[THE TASK]: This task calls for the lines below starting at the one containing "none -> blue 1x2 brick [147,447,260,631]" and ending at the one containing "none -> yellow 1x1 cone [679,137,747,232]", repeated exactly with both ends kept and pictures left out.
-- RECORDS FOR THE TASK follows --
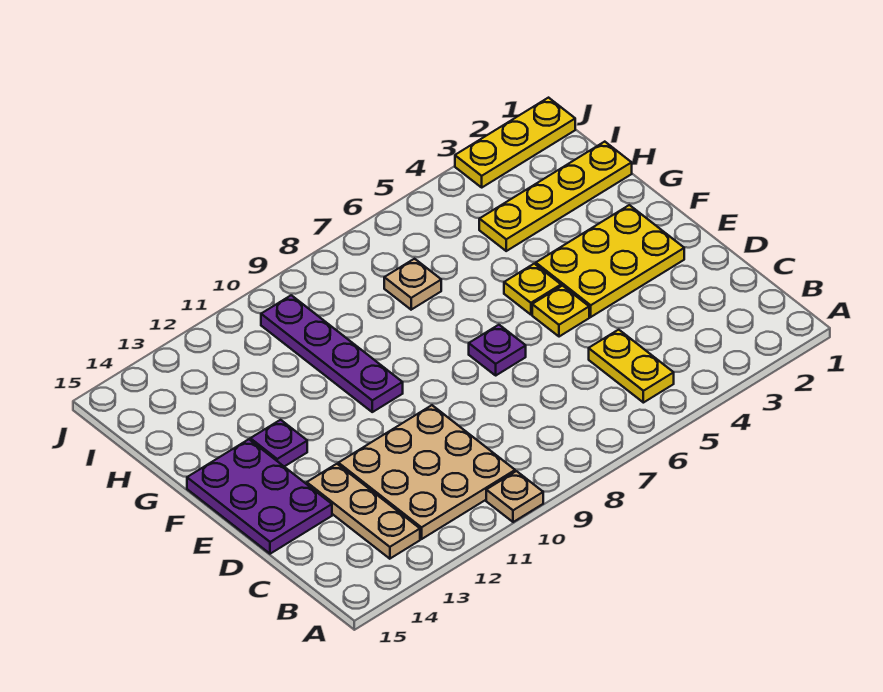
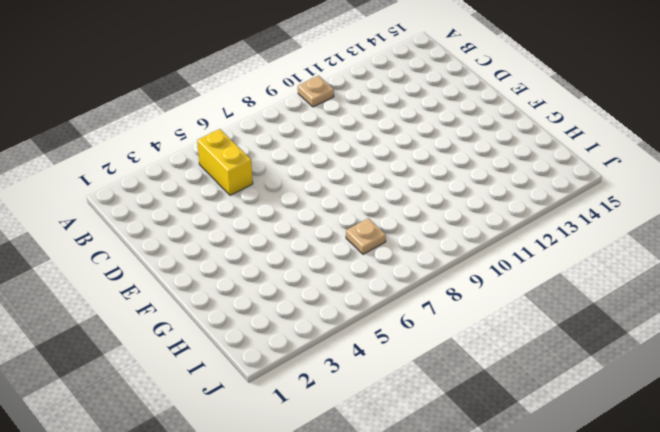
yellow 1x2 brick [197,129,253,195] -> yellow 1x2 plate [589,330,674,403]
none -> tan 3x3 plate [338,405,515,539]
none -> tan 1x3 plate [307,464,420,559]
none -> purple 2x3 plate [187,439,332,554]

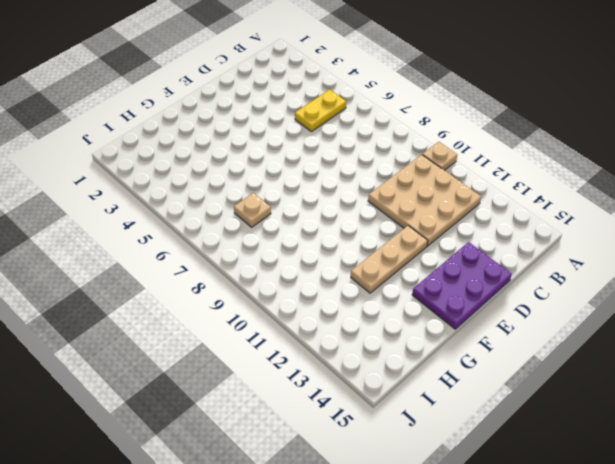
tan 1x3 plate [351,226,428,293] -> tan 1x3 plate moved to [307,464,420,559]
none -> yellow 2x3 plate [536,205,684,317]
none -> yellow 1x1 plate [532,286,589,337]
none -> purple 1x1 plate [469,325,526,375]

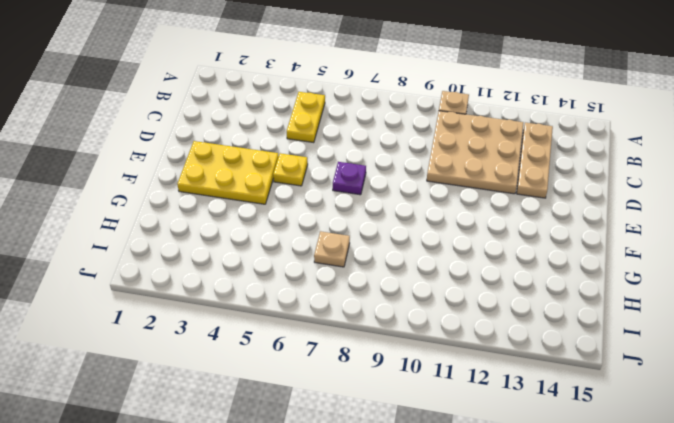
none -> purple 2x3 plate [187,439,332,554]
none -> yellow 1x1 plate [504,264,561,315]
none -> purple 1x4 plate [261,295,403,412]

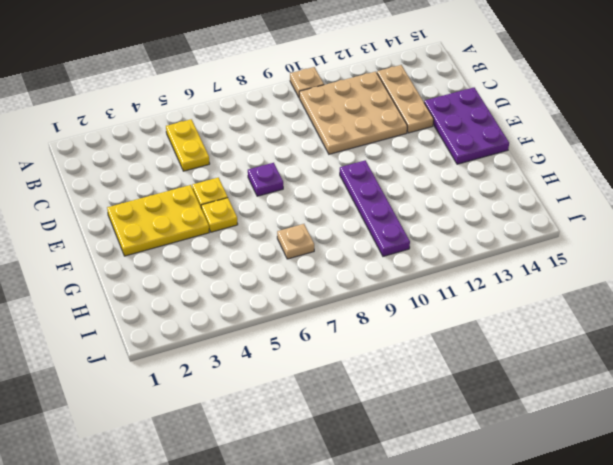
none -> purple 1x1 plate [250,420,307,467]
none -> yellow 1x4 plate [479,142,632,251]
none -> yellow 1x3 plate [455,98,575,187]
-- RECORDS FOR THE TASK concluded --
-- RECORDS FOR THE TASK follows --
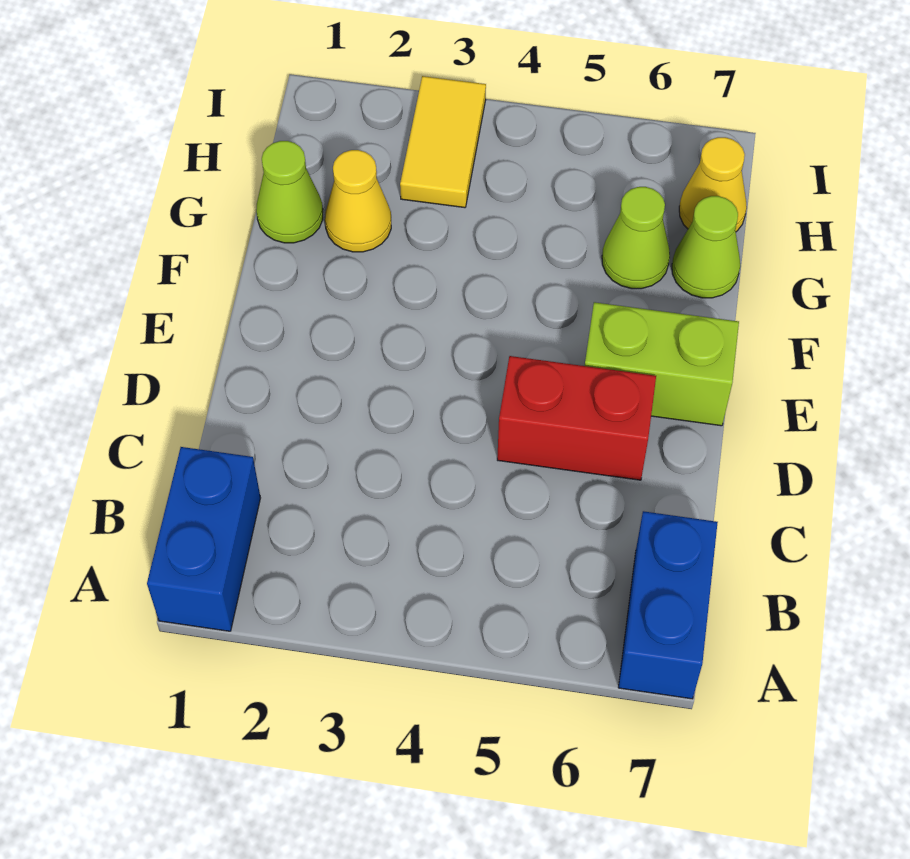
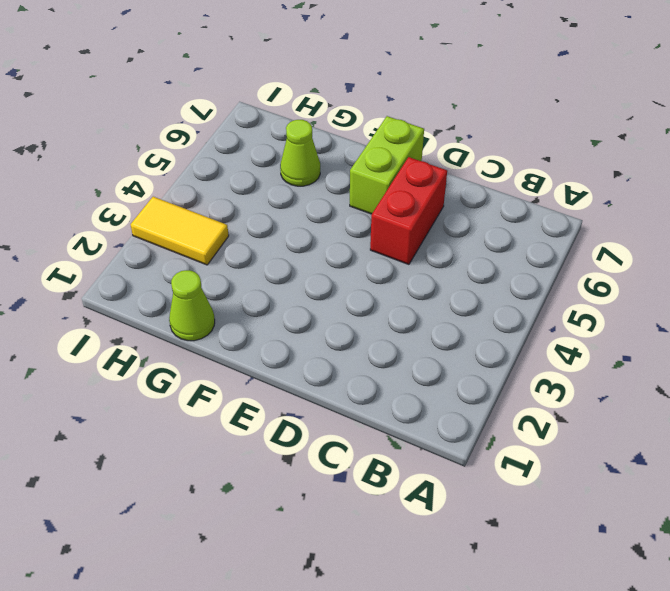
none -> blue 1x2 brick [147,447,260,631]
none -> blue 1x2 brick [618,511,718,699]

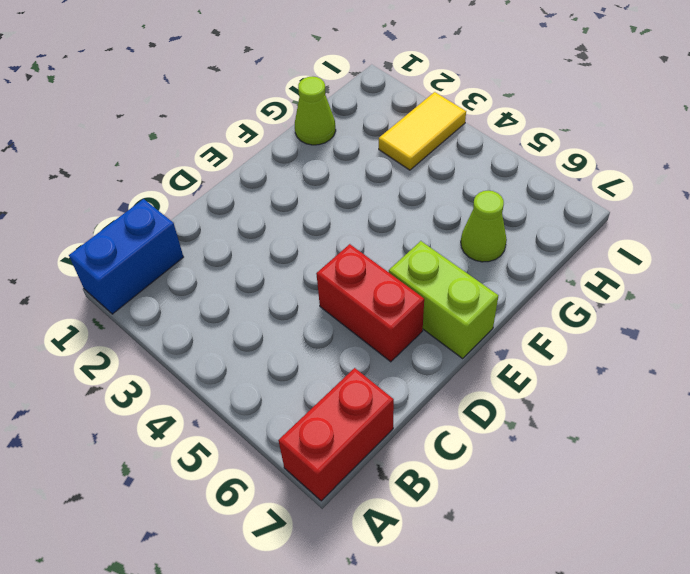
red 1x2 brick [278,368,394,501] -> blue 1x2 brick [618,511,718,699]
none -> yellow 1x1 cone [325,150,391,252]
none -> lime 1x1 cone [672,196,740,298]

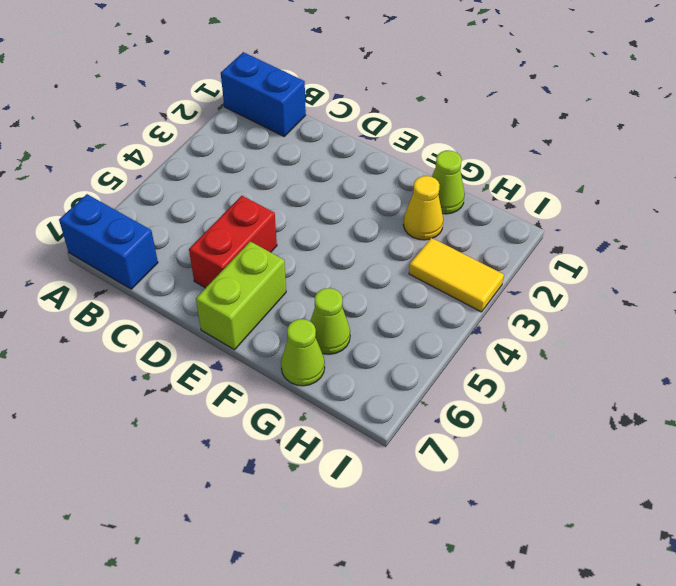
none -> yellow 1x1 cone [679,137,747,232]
-- RECORDS FOR THE TASK concluded --
[YOUR SOLUTION]:
none -> blue 1x2 brick [147,447,260,631]
none -> blue 1x2 brick [618,511,718,699]

red 1x2 brick [278,368,394,501] -> blue 1x2 brick [618,511,718,699]
none -> yellow 1x1 cone [325,150,391,252]
none -> lime 1x1 cone [672,196,740,298]

none -> yellow 1x1 cone [679,137,747,232]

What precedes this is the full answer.